## PROVIDED MATERIAL
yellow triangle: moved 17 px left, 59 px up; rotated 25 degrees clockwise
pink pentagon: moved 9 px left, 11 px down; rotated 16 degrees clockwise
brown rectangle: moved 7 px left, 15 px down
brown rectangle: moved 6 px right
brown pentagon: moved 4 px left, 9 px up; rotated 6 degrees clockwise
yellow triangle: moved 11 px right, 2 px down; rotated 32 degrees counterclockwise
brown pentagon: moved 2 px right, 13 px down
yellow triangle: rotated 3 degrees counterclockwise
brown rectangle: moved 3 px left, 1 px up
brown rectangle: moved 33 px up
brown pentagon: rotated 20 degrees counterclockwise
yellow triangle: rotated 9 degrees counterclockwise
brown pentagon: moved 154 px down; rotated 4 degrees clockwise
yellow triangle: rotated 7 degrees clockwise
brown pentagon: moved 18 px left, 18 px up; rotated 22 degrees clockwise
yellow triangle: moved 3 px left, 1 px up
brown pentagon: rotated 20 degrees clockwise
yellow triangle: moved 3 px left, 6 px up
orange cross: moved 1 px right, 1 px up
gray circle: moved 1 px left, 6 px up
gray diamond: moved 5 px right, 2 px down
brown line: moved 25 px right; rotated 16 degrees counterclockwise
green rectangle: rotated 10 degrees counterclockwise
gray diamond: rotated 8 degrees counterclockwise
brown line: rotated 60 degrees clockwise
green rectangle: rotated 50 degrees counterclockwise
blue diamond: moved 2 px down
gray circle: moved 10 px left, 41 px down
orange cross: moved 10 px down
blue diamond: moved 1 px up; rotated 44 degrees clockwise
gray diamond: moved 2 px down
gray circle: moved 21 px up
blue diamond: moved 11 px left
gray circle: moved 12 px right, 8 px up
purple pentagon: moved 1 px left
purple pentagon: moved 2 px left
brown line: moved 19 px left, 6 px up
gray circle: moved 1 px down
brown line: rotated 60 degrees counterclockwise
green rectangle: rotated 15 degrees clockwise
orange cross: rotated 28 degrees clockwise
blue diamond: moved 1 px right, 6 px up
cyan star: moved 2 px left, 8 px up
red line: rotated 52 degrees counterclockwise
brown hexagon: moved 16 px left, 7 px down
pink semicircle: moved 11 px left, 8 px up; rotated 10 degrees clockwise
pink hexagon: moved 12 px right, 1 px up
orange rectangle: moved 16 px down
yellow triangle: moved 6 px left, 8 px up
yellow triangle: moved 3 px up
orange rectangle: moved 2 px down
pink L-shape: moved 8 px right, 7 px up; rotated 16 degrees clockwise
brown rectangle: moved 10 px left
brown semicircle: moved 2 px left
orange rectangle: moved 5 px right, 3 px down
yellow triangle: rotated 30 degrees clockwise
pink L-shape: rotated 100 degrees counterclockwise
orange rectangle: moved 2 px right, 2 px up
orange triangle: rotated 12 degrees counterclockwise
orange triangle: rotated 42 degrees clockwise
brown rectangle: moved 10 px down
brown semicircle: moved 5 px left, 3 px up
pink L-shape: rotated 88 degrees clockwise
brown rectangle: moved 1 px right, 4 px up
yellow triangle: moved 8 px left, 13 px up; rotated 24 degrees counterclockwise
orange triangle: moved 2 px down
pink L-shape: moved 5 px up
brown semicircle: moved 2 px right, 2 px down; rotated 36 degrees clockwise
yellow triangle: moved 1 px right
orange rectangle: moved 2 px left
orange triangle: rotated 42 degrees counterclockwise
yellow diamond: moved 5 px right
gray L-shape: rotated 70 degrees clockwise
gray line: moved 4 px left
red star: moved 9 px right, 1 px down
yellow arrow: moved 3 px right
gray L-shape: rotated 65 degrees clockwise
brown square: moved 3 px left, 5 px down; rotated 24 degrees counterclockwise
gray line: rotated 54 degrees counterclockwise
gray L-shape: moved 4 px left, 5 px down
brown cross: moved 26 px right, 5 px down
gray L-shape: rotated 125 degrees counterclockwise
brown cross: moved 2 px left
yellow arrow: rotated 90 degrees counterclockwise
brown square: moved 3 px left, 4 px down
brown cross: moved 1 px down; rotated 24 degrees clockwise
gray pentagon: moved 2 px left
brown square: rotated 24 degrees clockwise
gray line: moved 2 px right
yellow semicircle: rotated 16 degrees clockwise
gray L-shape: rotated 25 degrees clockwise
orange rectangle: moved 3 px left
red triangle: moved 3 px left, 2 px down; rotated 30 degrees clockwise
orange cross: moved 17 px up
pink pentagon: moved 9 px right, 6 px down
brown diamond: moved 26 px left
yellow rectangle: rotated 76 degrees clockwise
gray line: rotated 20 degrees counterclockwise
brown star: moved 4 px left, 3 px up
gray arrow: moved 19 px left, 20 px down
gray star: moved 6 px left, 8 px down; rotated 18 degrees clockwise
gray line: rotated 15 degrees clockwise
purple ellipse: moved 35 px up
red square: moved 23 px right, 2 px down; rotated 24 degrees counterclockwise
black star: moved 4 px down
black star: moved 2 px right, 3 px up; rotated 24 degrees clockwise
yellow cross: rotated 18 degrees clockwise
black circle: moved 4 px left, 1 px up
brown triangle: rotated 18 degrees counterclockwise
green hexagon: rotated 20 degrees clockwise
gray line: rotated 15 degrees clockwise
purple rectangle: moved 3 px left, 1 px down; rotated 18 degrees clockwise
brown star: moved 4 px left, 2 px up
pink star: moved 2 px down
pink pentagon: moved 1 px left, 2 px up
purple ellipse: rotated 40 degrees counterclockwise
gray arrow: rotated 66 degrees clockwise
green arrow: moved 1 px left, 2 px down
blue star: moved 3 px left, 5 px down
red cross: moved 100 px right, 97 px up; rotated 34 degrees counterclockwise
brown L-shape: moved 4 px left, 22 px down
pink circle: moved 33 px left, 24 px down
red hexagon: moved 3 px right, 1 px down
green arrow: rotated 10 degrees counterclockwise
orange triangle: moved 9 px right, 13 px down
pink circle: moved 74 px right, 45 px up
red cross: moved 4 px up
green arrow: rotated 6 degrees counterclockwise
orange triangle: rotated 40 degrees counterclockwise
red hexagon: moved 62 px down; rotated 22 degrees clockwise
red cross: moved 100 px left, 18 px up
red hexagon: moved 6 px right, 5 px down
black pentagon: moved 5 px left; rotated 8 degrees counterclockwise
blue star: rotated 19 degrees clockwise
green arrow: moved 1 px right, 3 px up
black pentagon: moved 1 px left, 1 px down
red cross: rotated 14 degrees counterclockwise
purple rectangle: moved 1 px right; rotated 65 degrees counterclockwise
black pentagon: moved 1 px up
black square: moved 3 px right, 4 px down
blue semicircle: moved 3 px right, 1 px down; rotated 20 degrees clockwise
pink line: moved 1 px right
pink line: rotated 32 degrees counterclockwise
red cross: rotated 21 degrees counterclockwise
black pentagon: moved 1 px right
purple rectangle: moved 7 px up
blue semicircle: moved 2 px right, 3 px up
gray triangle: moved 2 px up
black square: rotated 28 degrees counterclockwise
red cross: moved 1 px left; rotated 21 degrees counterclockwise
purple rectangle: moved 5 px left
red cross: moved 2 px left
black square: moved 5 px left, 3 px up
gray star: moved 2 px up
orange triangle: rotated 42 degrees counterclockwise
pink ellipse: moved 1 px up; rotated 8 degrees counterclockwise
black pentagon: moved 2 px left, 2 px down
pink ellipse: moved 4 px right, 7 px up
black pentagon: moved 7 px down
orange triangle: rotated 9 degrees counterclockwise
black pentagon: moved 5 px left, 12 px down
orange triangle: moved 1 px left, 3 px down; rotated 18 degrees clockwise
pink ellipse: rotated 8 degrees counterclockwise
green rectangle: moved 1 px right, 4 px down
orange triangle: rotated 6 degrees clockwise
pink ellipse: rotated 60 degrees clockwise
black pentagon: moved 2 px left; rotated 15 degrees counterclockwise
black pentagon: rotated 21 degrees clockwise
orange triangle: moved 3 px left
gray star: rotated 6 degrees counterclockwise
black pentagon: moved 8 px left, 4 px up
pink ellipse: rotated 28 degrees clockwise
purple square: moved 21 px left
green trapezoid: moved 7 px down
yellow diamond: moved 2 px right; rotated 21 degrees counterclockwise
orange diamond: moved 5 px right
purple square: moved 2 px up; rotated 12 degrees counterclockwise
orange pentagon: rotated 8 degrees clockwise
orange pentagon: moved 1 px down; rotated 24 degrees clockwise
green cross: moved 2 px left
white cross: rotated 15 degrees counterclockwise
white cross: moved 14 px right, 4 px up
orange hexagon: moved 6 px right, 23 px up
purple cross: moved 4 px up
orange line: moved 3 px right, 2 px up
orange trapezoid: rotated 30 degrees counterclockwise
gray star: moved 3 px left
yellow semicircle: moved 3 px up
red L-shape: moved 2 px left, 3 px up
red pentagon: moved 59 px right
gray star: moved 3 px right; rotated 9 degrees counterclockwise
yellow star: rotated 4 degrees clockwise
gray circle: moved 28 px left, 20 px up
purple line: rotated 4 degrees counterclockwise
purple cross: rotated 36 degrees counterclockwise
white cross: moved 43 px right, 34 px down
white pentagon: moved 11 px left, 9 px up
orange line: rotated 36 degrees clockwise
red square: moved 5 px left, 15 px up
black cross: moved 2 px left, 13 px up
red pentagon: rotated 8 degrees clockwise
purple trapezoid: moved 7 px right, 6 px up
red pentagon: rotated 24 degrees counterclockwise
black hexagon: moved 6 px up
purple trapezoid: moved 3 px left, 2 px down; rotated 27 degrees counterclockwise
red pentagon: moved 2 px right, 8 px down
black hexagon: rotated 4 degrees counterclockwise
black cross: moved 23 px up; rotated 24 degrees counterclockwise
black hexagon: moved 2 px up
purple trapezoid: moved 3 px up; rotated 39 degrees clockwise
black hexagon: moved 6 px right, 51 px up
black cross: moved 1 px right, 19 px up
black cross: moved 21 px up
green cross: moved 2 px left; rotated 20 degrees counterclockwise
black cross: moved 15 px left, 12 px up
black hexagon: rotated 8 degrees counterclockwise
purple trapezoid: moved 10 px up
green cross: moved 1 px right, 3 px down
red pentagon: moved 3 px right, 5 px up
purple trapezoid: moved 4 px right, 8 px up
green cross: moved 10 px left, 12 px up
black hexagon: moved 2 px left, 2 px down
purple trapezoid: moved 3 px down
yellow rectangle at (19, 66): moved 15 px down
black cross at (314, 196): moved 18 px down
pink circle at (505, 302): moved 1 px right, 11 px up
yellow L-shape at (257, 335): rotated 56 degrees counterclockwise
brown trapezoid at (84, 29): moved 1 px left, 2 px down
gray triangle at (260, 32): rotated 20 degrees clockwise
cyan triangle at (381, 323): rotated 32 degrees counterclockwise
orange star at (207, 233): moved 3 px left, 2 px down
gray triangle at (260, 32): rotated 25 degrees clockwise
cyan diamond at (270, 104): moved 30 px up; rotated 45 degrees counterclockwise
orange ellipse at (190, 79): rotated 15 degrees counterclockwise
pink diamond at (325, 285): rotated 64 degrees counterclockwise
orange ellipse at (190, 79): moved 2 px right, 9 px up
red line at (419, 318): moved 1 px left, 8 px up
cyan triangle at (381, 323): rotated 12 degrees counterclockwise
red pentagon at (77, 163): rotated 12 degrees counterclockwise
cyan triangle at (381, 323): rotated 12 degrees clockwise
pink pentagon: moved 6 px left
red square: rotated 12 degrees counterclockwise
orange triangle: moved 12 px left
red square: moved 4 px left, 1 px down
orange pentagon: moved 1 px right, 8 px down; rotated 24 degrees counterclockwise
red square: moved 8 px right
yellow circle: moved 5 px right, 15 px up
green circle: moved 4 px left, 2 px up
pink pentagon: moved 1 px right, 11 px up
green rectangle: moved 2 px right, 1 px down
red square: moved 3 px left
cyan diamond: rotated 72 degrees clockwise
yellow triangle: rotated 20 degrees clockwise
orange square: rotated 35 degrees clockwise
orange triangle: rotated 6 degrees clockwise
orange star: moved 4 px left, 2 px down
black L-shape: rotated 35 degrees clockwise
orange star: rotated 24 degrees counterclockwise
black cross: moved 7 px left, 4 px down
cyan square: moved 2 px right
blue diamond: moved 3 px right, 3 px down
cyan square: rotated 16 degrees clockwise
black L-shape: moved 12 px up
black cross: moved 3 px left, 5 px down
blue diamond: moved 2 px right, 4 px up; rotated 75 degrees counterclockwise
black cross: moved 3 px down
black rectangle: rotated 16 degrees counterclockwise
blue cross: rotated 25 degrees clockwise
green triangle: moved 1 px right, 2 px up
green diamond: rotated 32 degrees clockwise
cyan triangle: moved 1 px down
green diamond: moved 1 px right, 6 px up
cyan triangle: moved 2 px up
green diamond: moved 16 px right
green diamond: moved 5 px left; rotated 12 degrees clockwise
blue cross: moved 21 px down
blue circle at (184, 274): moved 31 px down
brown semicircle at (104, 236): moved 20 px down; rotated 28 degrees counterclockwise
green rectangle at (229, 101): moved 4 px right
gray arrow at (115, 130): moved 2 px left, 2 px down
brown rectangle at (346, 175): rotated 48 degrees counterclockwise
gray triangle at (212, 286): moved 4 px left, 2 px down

## WORK TO COMPLETE
Format the lines of the records above, from the first line up to and including the line that contains "brown pentagon: moved 154", as a JSON list of strings with one string per line and any blank lines left out.

## TASK RESULT
[
  "yellow triangle: moved 17 px left, 59 px up; rotated 25 degrees clockwise",
  "pink pentagon: moved 9 px left, 11 px down; rotated 16 degrees clockwise",
  "brown rectangle: moved 7 px left, 15 px down",
  "brown rectangle: moved 6 px right",
  "brown pentagon: moved 4 px left, 9 px up; rotated 6 degrees clockwise",
  "yellow triangle: moved 11 px right, 2 px down; rotated 32 degrees counterclockwise",
  "brown pentagon: moved 2 px right, 13 px down",
  "yellow triangle: rotated 3 degrees counterclockwise",
  "brown rectangle: moved 3 px left, 1 px up",
  "brown rectangle: moved 33 px up",
  "brown pentagon: rotated 20 degrees counterclockwise",
  "yellow triangle: rotated 9 degrees counterclockwise",
  "brown pentagon: moved 154 px down; rotated 4 degrees clockwise"
]